_Problem to solve_
Wherever a line in the records contains the word "RFID", return that line.

_____

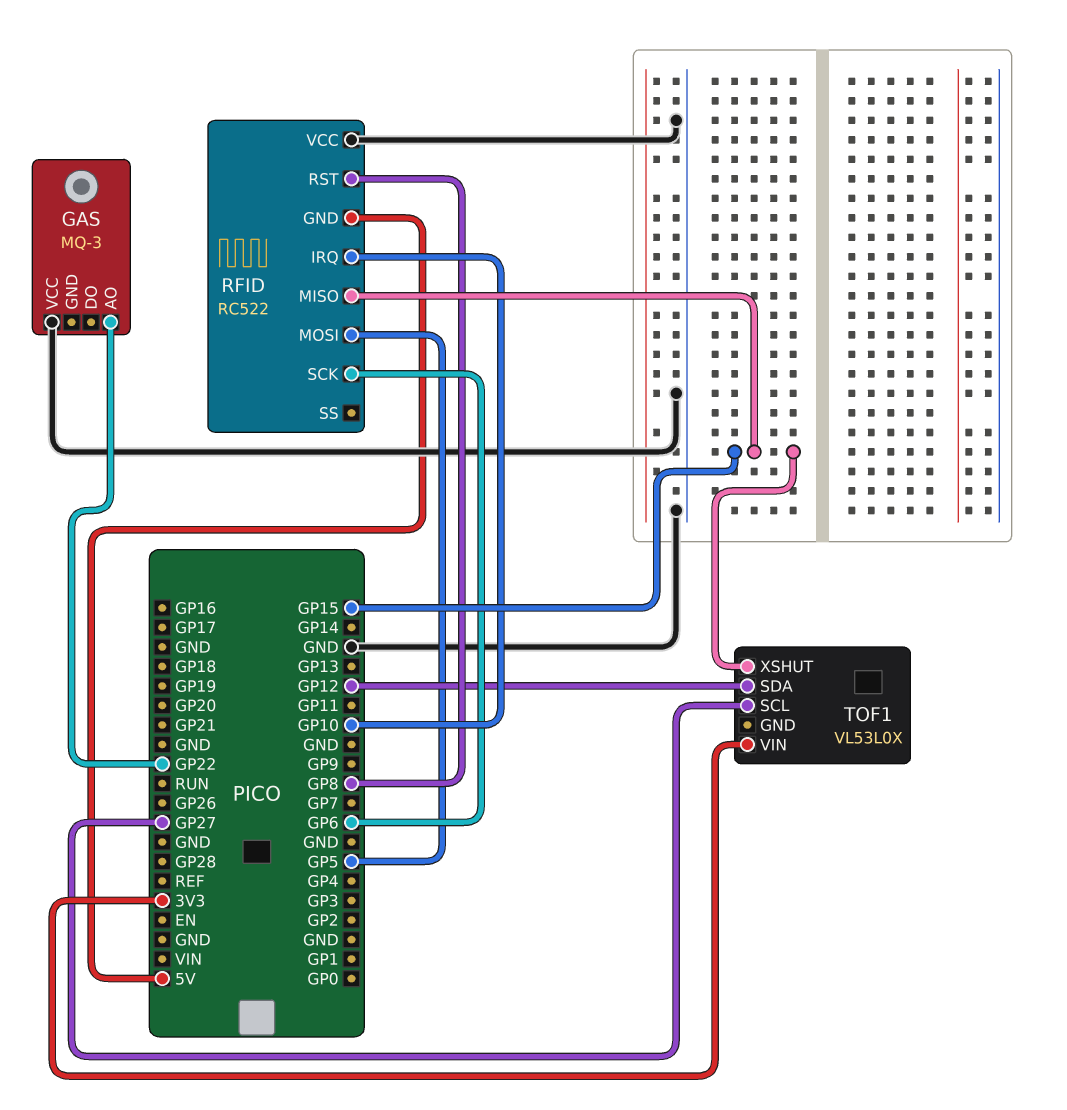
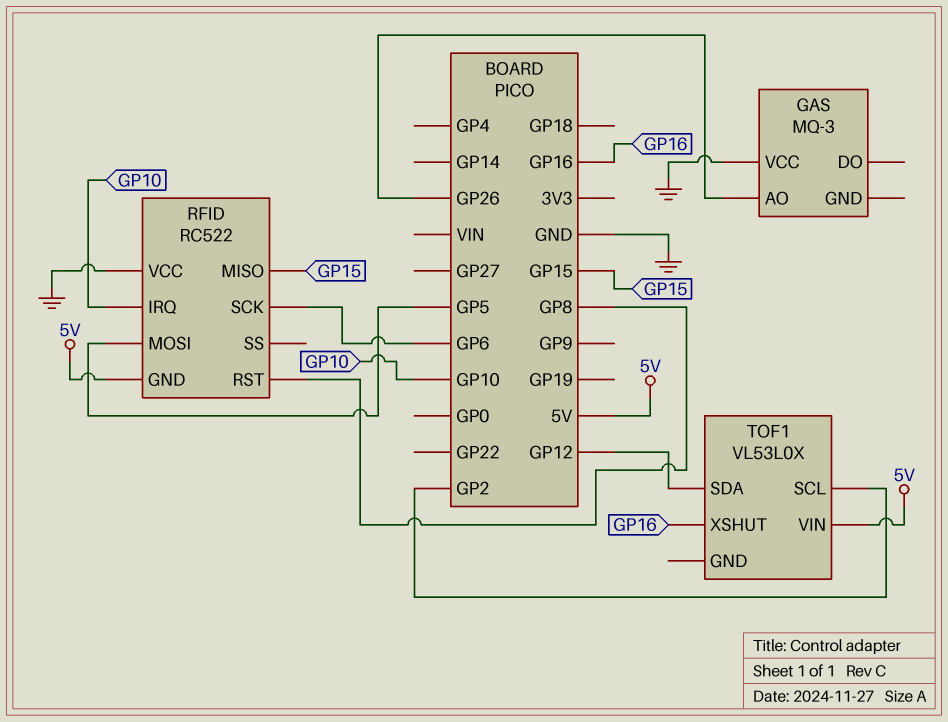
GAS pin AO: GP22 -> GP26
TOF1 pin SCL: GP27 -> GP2
TOF1 pin VIN: 3V3 -> 5V
TOF1 pin XSHUT: GP15 -> GP16

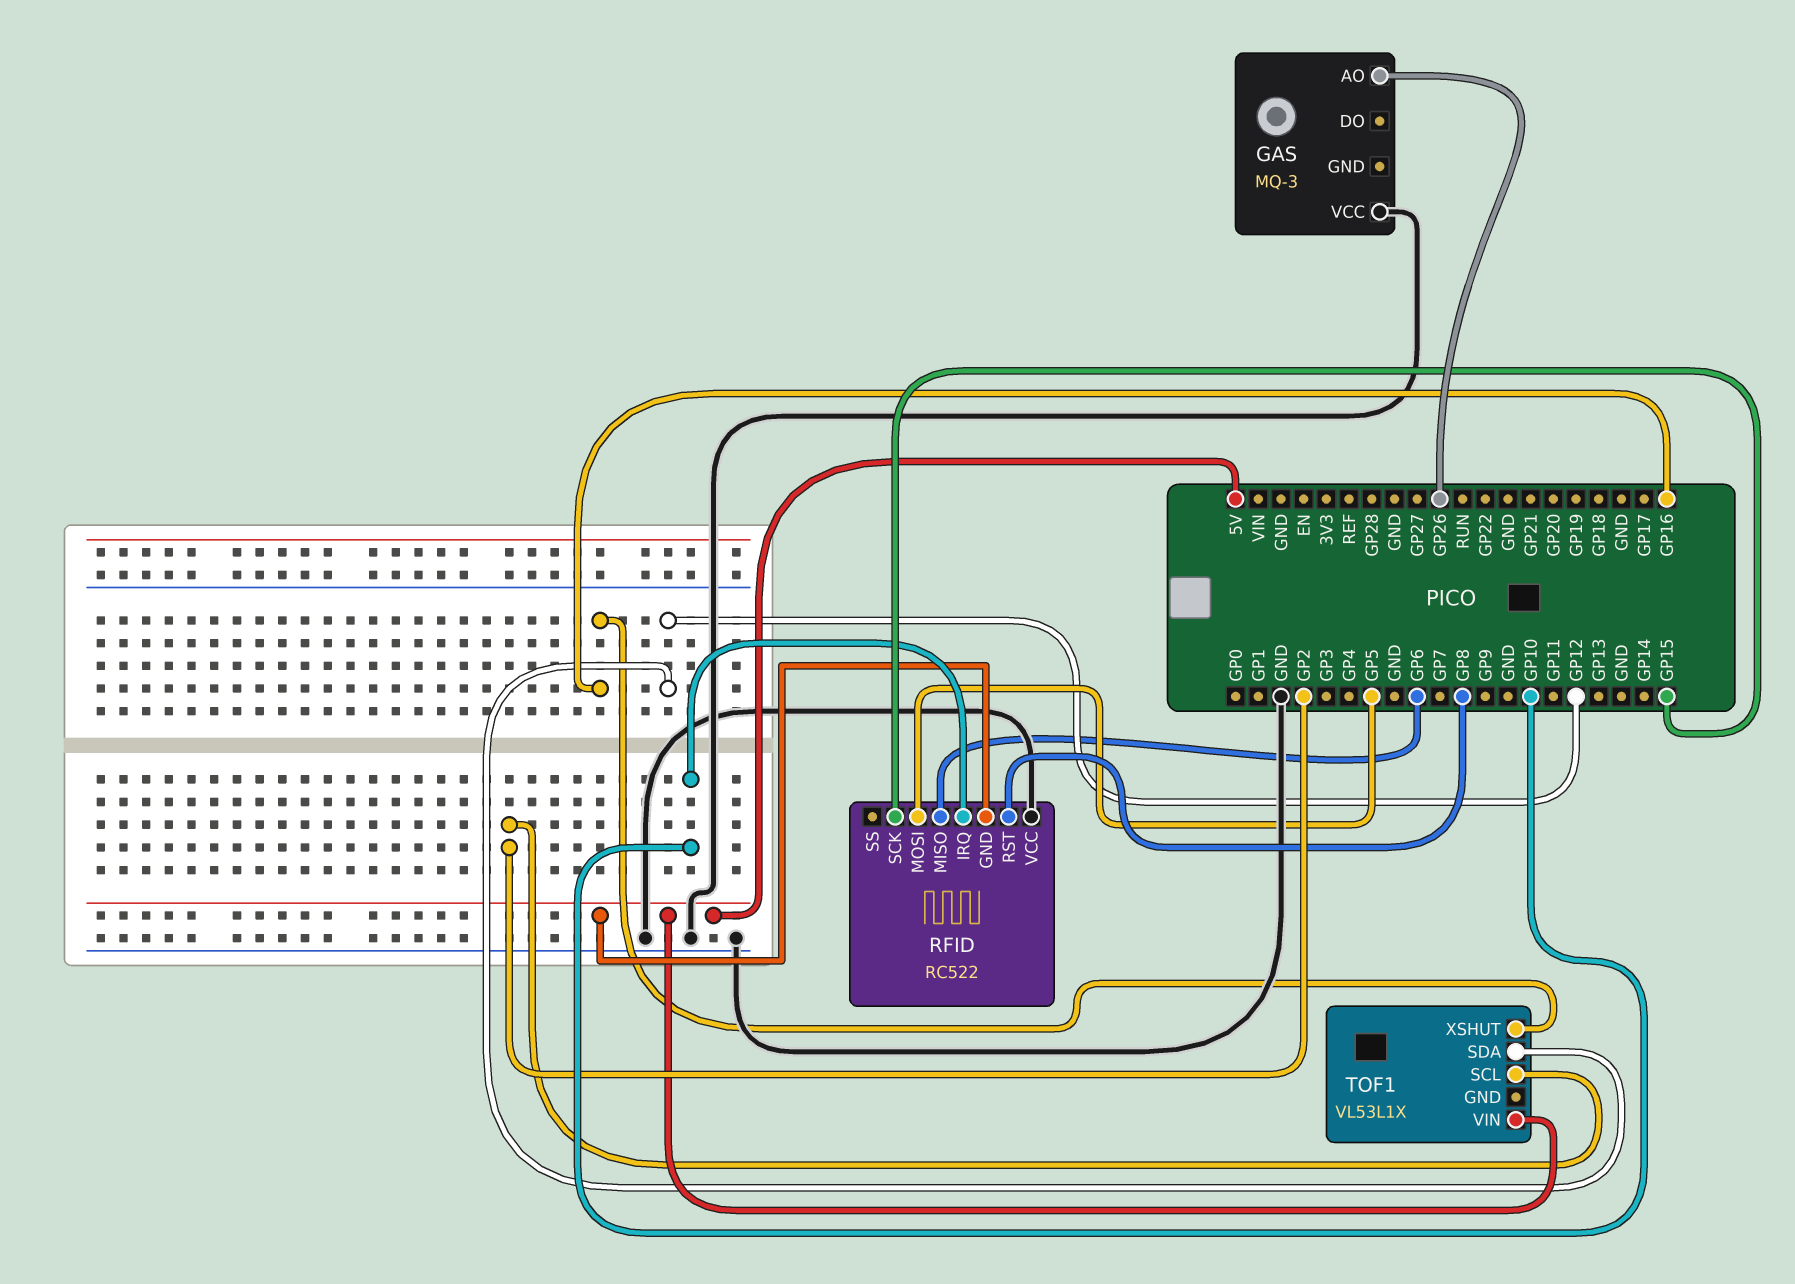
RFID pin MISO: GP15 -> GP6
RFID pin SCK: GP6 -> GP15
TOF1: VL53L0X -> VL53L1X

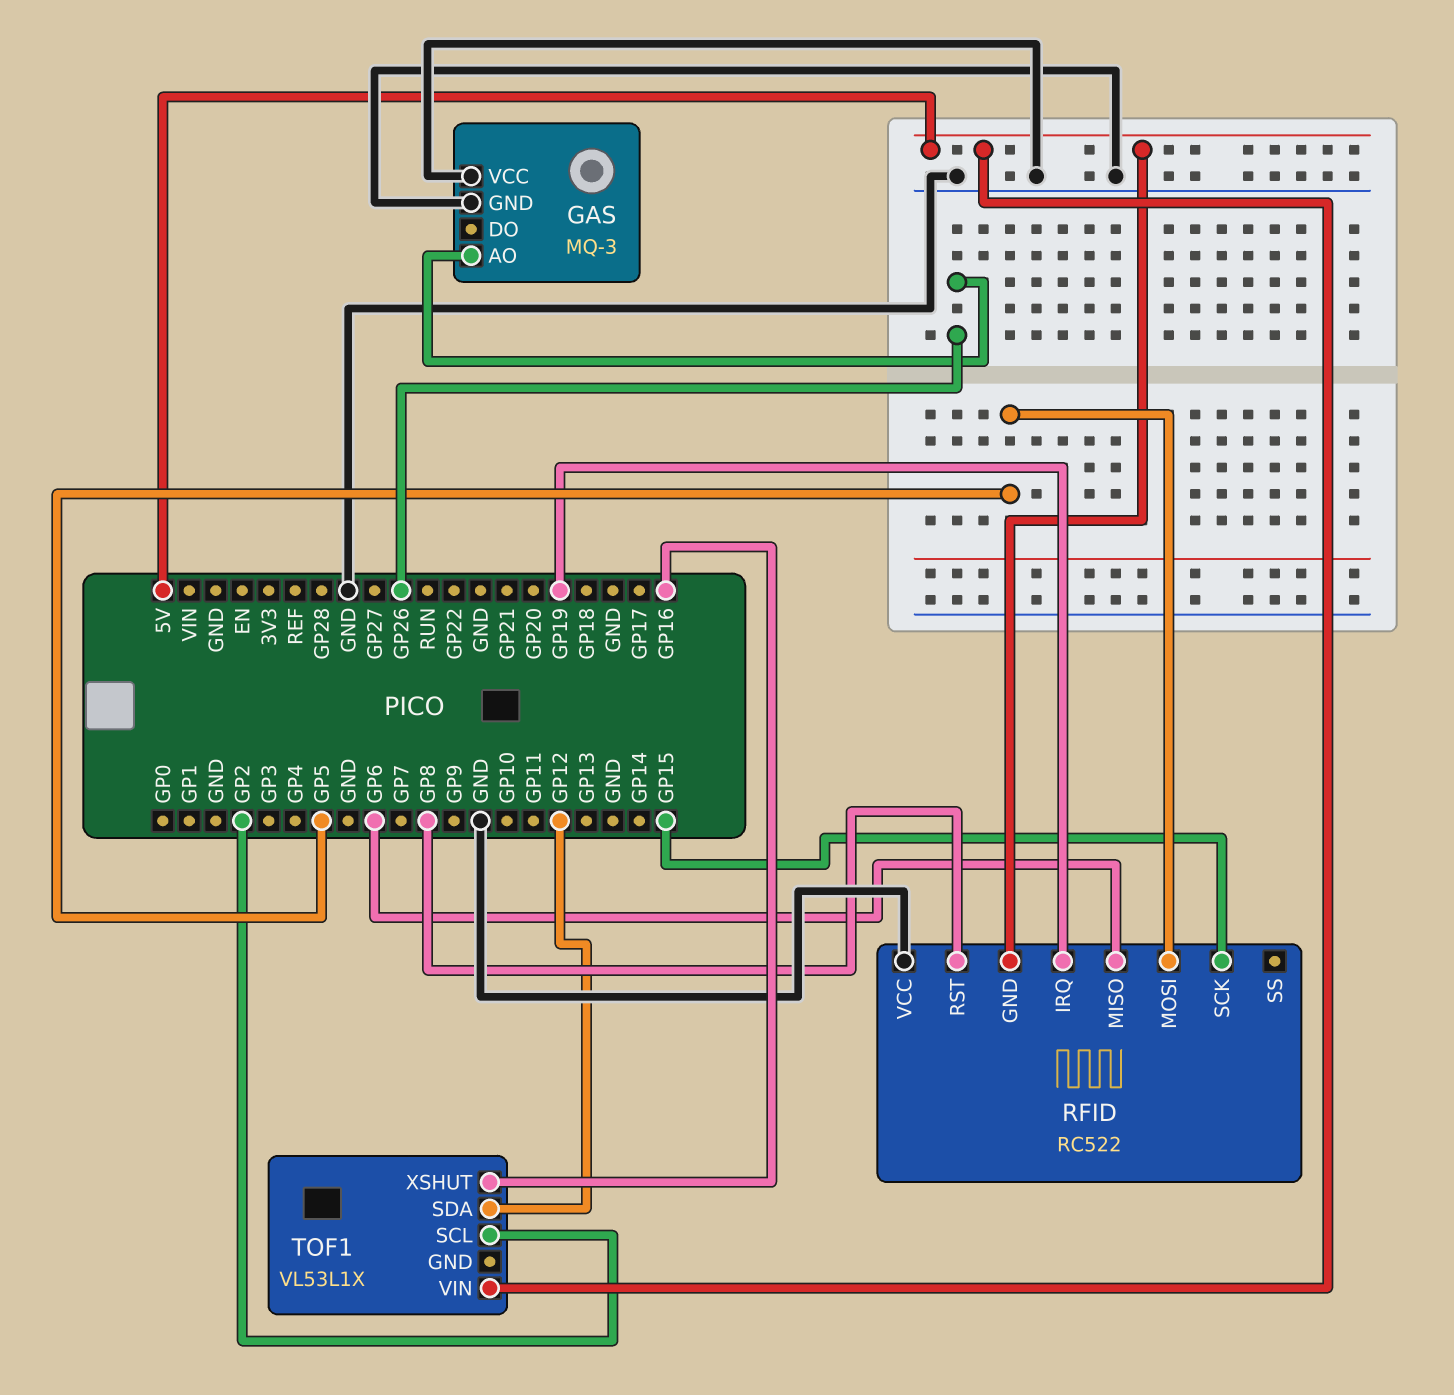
GAS pin GND: none -> GND
RFID pin IRQ: GP10 -> GP19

_____

_Response for this exercise_
RFID pin MISO: GP15 -> GP6
RFID pin SCK: GP6 -> GP15
RFID pin IRQ: GP10 -> GP19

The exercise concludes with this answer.